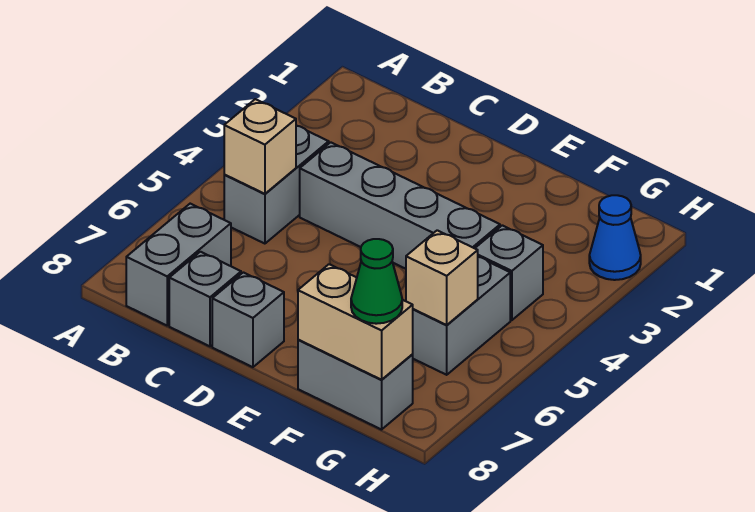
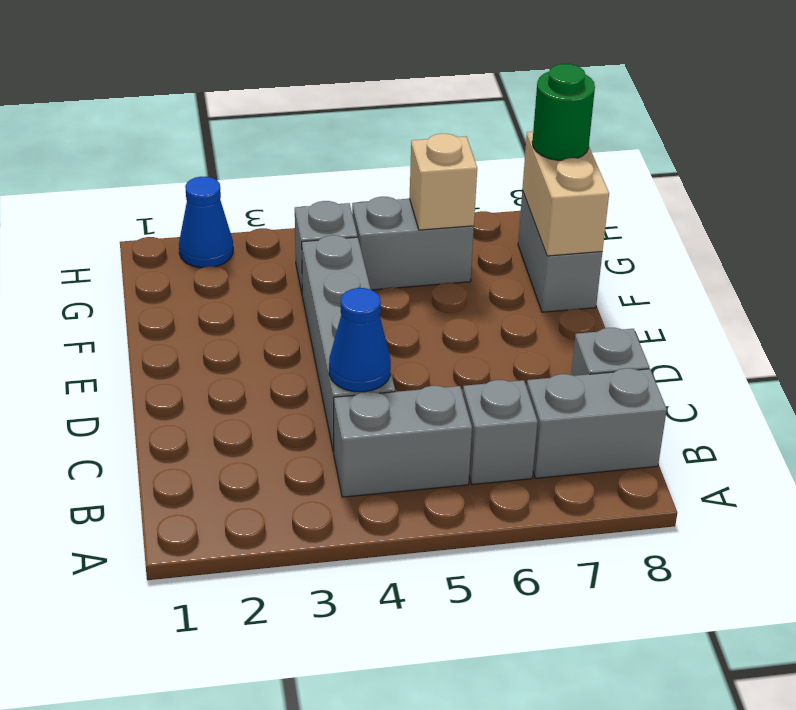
tan brick B5 level 2 -> none
none -> blue cone C4 level 2
grey brick D8 level 1 -> grey brick B6 level 1
green cone G8 level 3 -> green round brick G8 level 3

■ Action item
Lines before the one containing "none -> blue cone C4 level 2" are not wanted; please set down that line and every line after it through the end of the material, exactly.

■ Task result
none -> blue cone C4 level 2
grey brick D8 level 1 -> grey brick B6 level 1
green cone G8 level 3 -> green round brick G8 level 3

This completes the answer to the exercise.